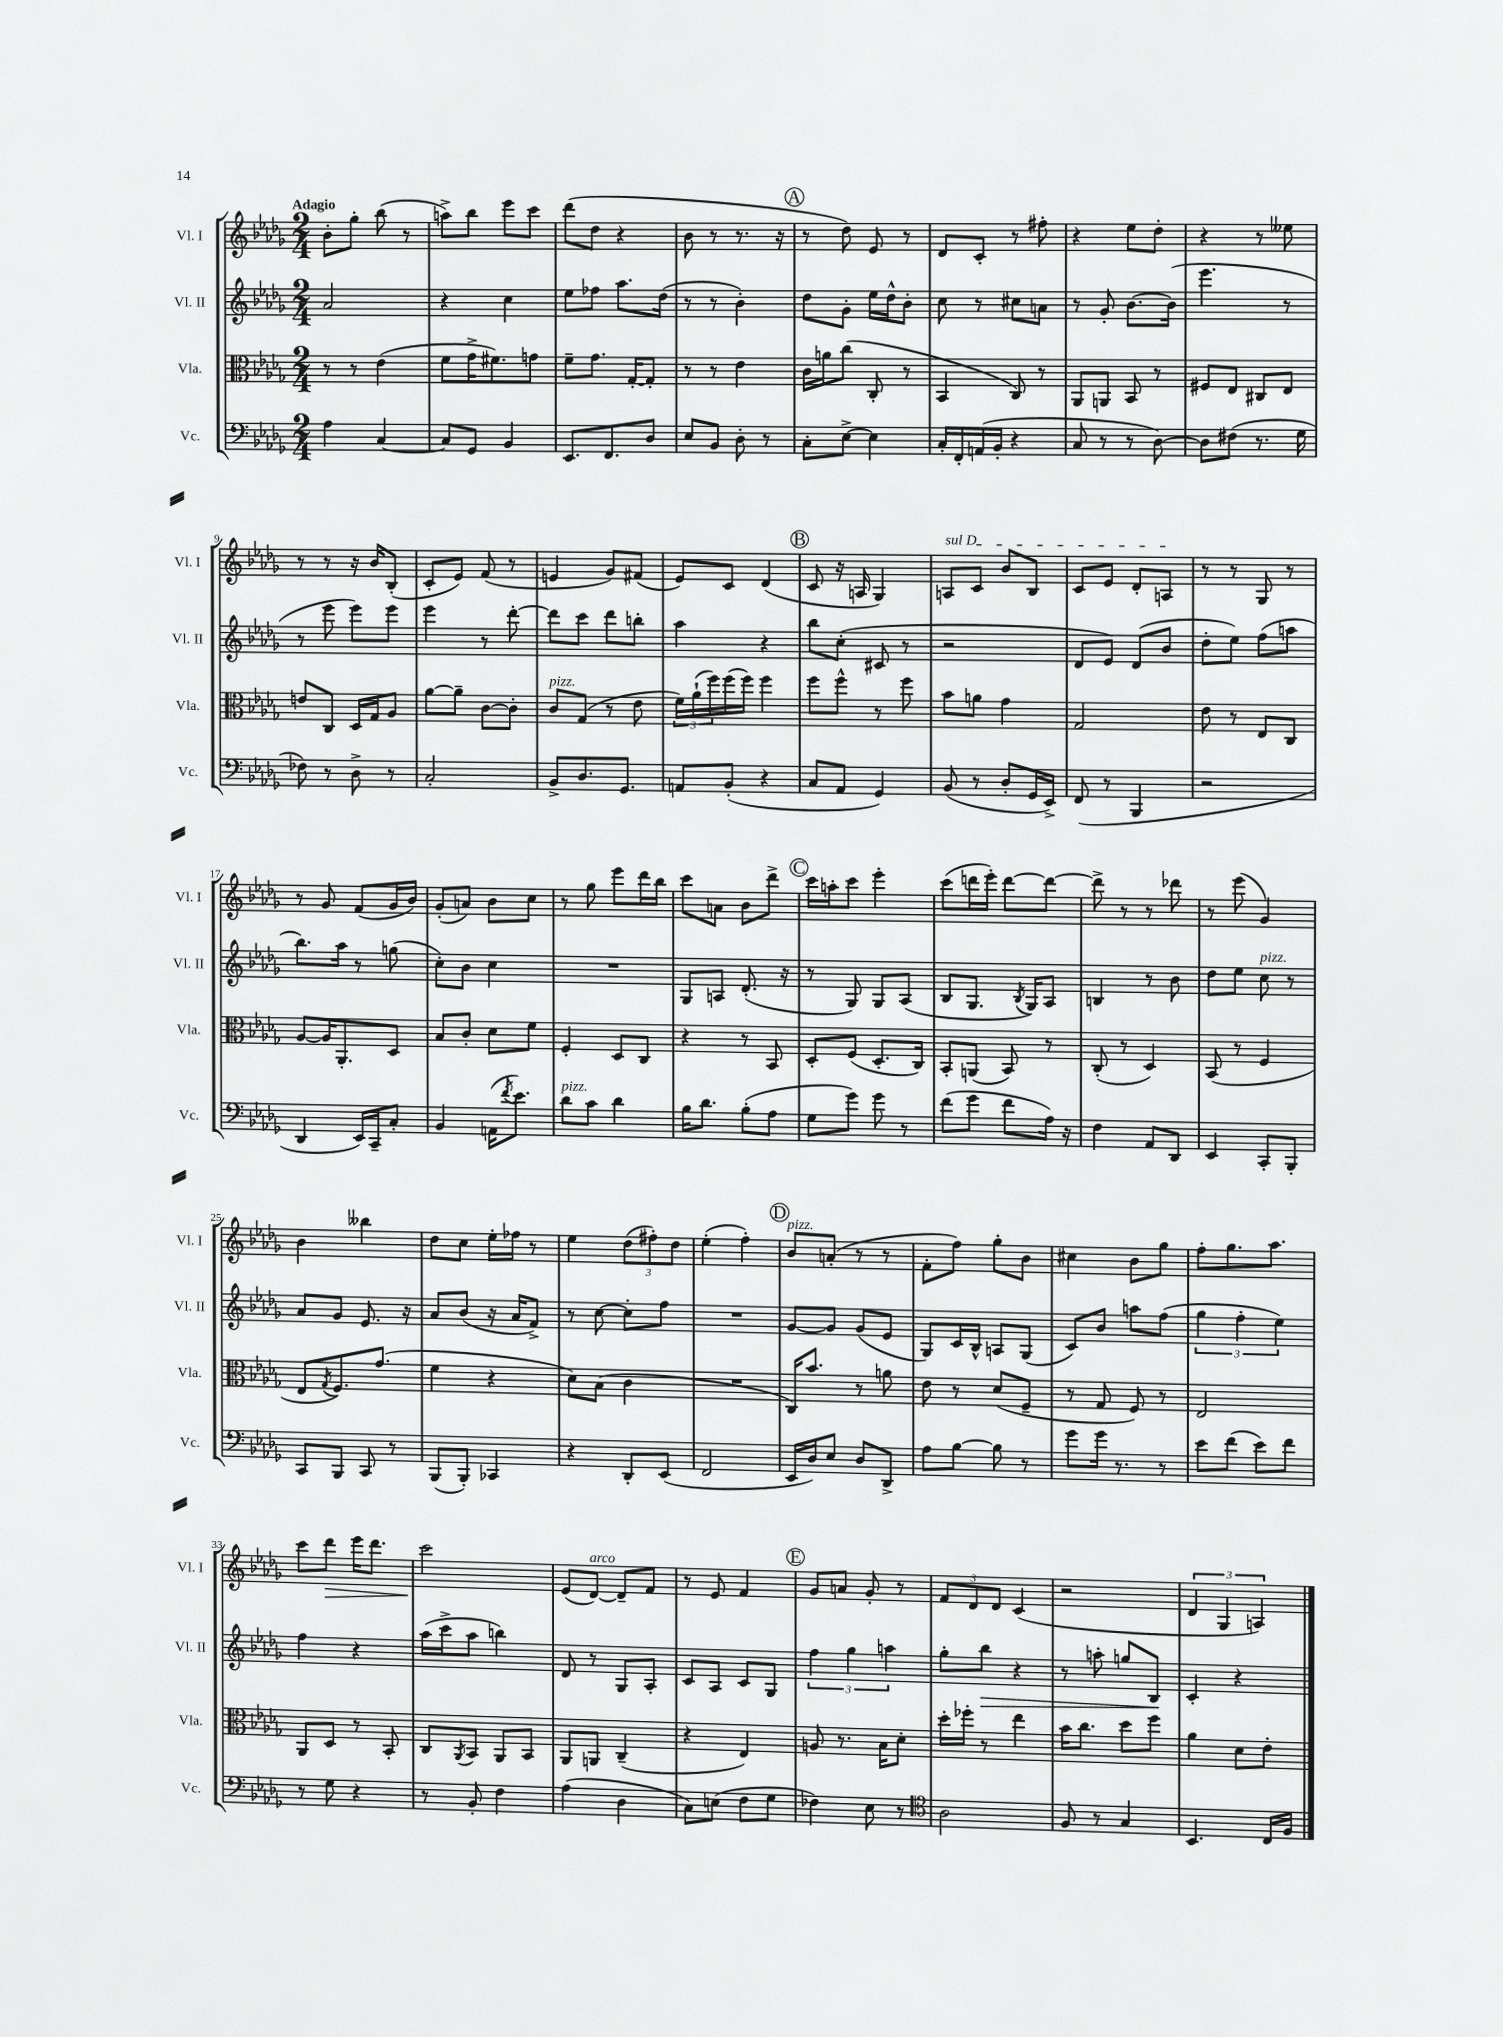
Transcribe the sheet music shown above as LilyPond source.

<<
\new StaffGroup <<
\new Staff = "s0" \with { instrumentName = "Vl. I" shortInstrumentName = "Vl. I" } {
    \clef treble \key des \major \numericTimeSignature \time 2/4 \tempo "Adagio"
    bes'8-. ges''8-. bes''8( r8 |
    a''8->) bes''8 ees'''8 c'''8 |
    des'''8( des''8 r4 |
    bes'8 r8 r8. r16 |
    \mark \markup { \circle "A" } r8 des''8) ees'8 r8 |
    des'8 c'8-. r8 fis''8-. |
    r4 ees''8 des''8-. |
    r4 r8 eeses''8 |
    r8 r8 r16 bes'16 bes8-.( |
    c'8-. ees'8) f'8( r8 |
    e'4 ges'8) fis'8( |
    ees'8) c'8 des'4( |
    \mark \markup { \circle "B" } c'8 r16 a16 ges4) |
    \once \override TextSpanner.bound-details.left.text = \markup { \italic "sul D" } a8\startTextSpan c'8 bes'8 bes8 |
    c'8 ees'8 des'8-. a8\stopTextSpan |
    r8 r8 ges8 r8 |
    r8 ges'8 f'8( ges'16 bes'16) |
    ges'8-.( a'8) bes'8 c''8 |
    r8 ges''8 ees'''8 des'''16 bes''16 |
    c'''8 a'8 bes'8 des'''8-> |
    \mark \markup { \circle "C" } c'''16 a''16-. c'''8 ees'''4-. |
    c'''8( d'''16 ees'''16-.) d'''8~ d'''8~ |
    d'''8-> r8 r8 des'''8 |
    r8 ees'''8( ges'4) |
    bes'4 beses''4 |
    des''8 c''8 ees''16-. fes''16 r8 |
    ees''4 \tuplet 3/2 { des''8( fis''8-.) des''8 } |
    ees''4-.( f''4-.) |
    \mark \markup { \circle "D" } bes'8^\markup { \italic "pizz." } a'8-.( r8 r8 |
    f'8-. f''8) ges''8-. bes'8 |
    cis''4 bes'8 ges''8 |
    f''8-. ges''8. aes''8. |
    c'''8 des'''8\> ees'''16 des'''8. |
    c'''2\! |
    ees'8( des'8~^\markup { \italic "arco" }) des'8-- f'8 |
    r8 ees'8 f'4 |
    \mark \markup { \circle "E" } ges'8 a'8 ges'8-. r8 |
    \tuplet 3/2 { f'8 des'8 des'8 } c'4( |
    r2 |
    \tuplet 3/2 { des'4 ges4 a4) } \bar "|." |
}
\new Staff = "s1" \with { instrumentName = "Vl. II" shortInstrumentName = "Vl. II" } {
    \clef treble \key des \major \numericTimeSignature \time 2/4
    aes'2 |
    r4 c''4 |
    ees''8 fes''8 aes''8. des''16( |
    r8 r8 bes'4-.) |
    \mark \markup { \circle "A" } des''8 ges'8-. ees''16 des''16-^ bes'8-. |
    c''8 r8 cis''8 a'8 |
    r8 ges'8-. bes'8.~ bes'16( |
    ees'''4. r8 |
    r8 ees'''8 ees'''8) ees'''8 |
    ees'''4 r8 des'''8~-. |
    des'''8 c'''8 des'''8 b''8-. |
    aes''4 r4 |
    \mark \markup { \circle "B" } bes''8 c''8-.( cis'8 r8 |
    r2 |
    des'8 ees'8) des'8( bes'8 |
    des''8-. ees''8) f''8( a''8 |
    bes''8.) aes''16 r8 g''8( |
    c''8-.) bes'8 c''4 |
    R2 |
    ges8 a8 des'8.-.( r16 |
    \mark \markup { \circle "C" } r8 ges8) ges8 aes8( |
    bes8 ges8. \acciaccatura { bes8 } ges16) aes8 |
    b4 r8 bes'8 |
    des''8 ees''8 c''8^\markup { \italic "pizz." } r8 |
    aes'8 ges'8 ees'8. r16 |
    aes'8 bes'8( r16 aes'16 f'8->) |
    r8 c''8~ c''8-. f''8 |
    R2 |
    \mark \markup { \circle "D" } ges'8~ ges'8 ges'8( ees'8 |
    ges8) c'16 bes16-^ a8 ges8( |
    c'8) bes'8 a''8 f''8( |
    \tuplet 3/2 { ges''4 f''4-. ees''4) } |
    f''4 r4 |
    aes''16( c'''16-> aes''8 b''4) |
    des'8 r8 ges8 aes8-. |
    c'8 aes8 c'8 ges8 |
    \mark \markup { \circle "E" } \tuplet 3/2 { f''4 ges''4 a''4 } |
    ges''8-. bes''8\> r4 |
    r8 a''8-. g''8 bes8\! |
    c'4-. r4 \bar "|." |
}
\new Staff = "s2" \with { instrumentName = "Vla." shortInstrumentName = "Vla." } {
    \clef alto \key des \major \numericTimeSignature \time 2/4
    r8 r8 ees'4( |
    f'8 ges'16-> fis'8.) g'8 |
    f'8-- ges'8. ges16~-. ges8-. |
    r8 r8 ees'4 |
    \mark \markup { \circle "A" } c'16 a'16 c''8( c8-. r8 |
    bes,4 c8) r8 |
    aes,8 a,8 bes,8 r8 |
    fis8 ees8 cis8 ees8 |
    e'8 c8 des16 ges16 aes8 |
    aes'8~ aes'8-- c'8~ c'8-. |
    c'8^\markup { \italic "pizz." } ges8( r8 ees'8 |
    \tuplet 3/2 { f'16) aes'16-!( f''16) } f''16( f''16) f''4 |
    \mark \markup { \circle "B" } f''8 f''8-^ r8 f''8 |
    bes'8 a'8 ges'4 |
    ges2 |
    ees'8 r8 ees8 c8 |
    aes8~ aes16 aes,8.-. des8 |
    bes8 c'8-. des'8 f'8 |
    f4-. des8 c8 |
    r4 r8 bes,8 |
    \mark \markup { \circle "C" } des8-. f8( des8.-. c16) |
    bes,8-. a,8( bes,8) r8 |
    c8-.( r8 des4) |
    bes,8( r8 f4 |
    ees8 \acciaccatura { ges8 } f8.) ges'8.( |
    f'4 r4 |
    des'8) bes8( c'4 |
    R2 |
    \mark \markup { \circle "D" } c16) bes'8. r8 a'8 |
    ees'8 r8 des'8( f8-- |
    r8 ges8 f8) r8 |
    ees2 |
    aes,8 des8 r8 bes,8-. |
    c8 \acciaccatura { aes,8 } bes,8 aes,8 bes,8 |
    aes,8 a,8 c4--( |
    r4 ees4) |
    \mark \markup { \circle "E" } a8 r8. bes16 des'8-. |
    des''16-. fes''16-. r8 ees''4 |
    bes'16 c''8. des''8 f''8 |
    aes'4 des'8 ees'8-. \bar "|." |
}
\new Staff = "s3" \with { instrumentName = "Vc." shortInstrumentName = "Vc." } {
    \clef bass \key des \major \numericTimeSignature \time 2/4
    aes4 c4~ |
    c8 ges,8 bes,4 |
    ees,8. f,8. des8 |
    ees8 bes,8 des8-. r8 |
    \mark \markup { \circle "A" } c8-. ees8~-> ees4 |
    c16-. f,16-. a,16( bes,16-. r4 |
    c8 r8 r8 des8~) |
    des8 fis8( r8. ges16 |
    fes8) r8 des8-> r8 |
    c2-. |
    bes,8-> des8. ges,8. |
    a,8 bes,8-.( r4 |
    \mark \markup { \circle "B" } c8 aes,8 ges,4) |
    bes,8( r8 des8-. ges,16 ees,16->) |
    f,8( r8 bes,,4 |
    r2 |
    des,4 ees,16) c,16-- c8-. |
    bes,4 a,16( \acciaccatura { f'8 } ees'8.) |
    des'8^\markup { \italic "pizz." } c'8 des'4 |
    bes16 des'8. bes8-.( aes8 |
    \mark \markup { \circle "C" } ges8 ges'8) ges'8 r8 |
    f'8( ges'8 f'8 aes16) r16 |
    f4 aes,8 des,8 |
    ees,4 c,8-. bes,,8-. |
    c,8 bes,,8 c,8 r8 |
    bes,,8( bes,,8-.) ces,4 |
    r4 des,8-. ees,8( |
    f,2 |
    \mark \markup { \circle "D" } ees,16 des16) ees8 des8 des,8-> |
    aes8 bes8~ bes8 r8 |
    ges'8 ges'16 r8. r8 |
    ees'8 f'8( ees'8) f'8 |
    r8 ges8 r4 |
    r8 bes,8-. f4 |
    aes4( des4 |
    c8) e8( f8 ges8 |
    \mark \markup { \circle "E" } fes4) ees8 r8 |
    \clef tenor aes2 |
    f8 r8 ges4 |
    bes,4. c16 f16 \bar "|." |
}
>>
>>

**WHAT YOU HAVE TO DO**
Find every line in the listing above that contains the string "tuplet" and copy each one. Case matters.

**WRITTEN SOLUTION**
    ees''4 \tuplet 3/2 { des''8( fis''8-.) des''8 } |
    \tuplet 3/2 { f'8 des'8 des'8 } c'4( |
    \tuplet 3/2 { des'4 ges4 a4) } \bar "|." |
    \tuplet 3/2 { ges''4 f''4-. ees''4) } |
    \mark \markup { \circle "E" } \tuplet 3/2 { f''4 ges''4 a''4 } |
    \tuplet 3/2 { f'16) aes'16-!( f''16) } f''16( f''16) f''4 |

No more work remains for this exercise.